***** DATA SHOWN *****
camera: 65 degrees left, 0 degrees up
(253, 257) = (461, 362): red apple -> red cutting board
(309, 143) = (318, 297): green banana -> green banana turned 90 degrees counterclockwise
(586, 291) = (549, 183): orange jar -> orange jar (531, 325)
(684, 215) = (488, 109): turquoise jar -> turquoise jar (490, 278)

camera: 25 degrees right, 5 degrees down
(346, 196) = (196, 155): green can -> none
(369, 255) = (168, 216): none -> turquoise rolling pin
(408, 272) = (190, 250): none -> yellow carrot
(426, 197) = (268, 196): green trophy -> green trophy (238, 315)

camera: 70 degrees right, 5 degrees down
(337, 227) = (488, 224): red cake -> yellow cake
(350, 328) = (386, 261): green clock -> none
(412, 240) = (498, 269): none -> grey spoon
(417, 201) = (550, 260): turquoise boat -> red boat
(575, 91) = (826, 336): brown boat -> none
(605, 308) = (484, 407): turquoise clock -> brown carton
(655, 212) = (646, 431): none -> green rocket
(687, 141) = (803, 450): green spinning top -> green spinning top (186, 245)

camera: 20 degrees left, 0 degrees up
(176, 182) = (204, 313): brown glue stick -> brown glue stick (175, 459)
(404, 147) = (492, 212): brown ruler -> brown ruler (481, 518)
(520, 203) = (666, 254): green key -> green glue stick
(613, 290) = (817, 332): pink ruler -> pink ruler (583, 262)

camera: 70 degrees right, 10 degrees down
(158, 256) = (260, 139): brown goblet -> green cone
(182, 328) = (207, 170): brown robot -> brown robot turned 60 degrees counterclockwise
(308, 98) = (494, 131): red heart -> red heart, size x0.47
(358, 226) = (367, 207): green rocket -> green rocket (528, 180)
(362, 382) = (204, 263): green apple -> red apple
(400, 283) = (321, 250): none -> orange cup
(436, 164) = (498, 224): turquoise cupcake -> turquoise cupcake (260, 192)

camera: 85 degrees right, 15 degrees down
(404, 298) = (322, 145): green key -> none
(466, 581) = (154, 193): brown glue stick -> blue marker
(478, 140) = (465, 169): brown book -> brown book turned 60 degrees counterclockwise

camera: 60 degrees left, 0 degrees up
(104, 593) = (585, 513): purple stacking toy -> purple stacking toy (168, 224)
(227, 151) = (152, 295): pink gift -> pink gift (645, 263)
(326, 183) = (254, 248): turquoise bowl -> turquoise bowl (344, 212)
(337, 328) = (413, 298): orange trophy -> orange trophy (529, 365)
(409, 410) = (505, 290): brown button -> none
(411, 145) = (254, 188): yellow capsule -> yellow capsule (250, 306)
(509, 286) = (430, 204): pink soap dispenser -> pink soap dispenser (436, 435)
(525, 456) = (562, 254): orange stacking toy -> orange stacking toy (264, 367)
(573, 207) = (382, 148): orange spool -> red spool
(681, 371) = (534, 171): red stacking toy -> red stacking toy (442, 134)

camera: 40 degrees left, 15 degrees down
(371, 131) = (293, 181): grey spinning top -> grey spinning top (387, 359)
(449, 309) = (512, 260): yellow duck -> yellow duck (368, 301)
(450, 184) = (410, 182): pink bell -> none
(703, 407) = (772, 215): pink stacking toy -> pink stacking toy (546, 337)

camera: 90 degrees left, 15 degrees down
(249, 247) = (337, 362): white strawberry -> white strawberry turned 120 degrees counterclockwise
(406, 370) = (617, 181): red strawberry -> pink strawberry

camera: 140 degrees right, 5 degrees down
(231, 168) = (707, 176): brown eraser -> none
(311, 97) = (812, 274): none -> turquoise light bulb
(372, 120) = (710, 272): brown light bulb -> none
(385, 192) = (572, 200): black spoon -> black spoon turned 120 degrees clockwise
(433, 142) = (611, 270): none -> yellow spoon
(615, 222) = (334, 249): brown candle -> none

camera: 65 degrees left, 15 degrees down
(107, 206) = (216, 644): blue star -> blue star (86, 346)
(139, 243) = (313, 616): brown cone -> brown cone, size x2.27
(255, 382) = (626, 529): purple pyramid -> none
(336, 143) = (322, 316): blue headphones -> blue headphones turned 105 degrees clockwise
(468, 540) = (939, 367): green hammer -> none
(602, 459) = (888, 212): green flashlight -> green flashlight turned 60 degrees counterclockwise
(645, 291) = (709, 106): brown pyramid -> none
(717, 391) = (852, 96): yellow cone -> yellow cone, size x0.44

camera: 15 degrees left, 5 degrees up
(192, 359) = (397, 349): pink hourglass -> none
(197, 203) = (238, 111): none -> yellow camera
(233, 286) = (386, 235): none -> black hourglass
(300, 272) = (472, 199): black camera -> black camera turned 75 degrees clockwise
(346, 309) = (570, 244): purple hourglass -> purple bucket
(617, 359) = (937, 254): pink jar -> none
*****
EXERCISE PROMPT:
Check each line above for the word "boat" and copy every line that has it.

RESPONSE FOR THIS EXERCISE:
(417, 201) = (550, 260): turquoise boat -> red boat
(575, 91) = (826, 336): brown boat -> none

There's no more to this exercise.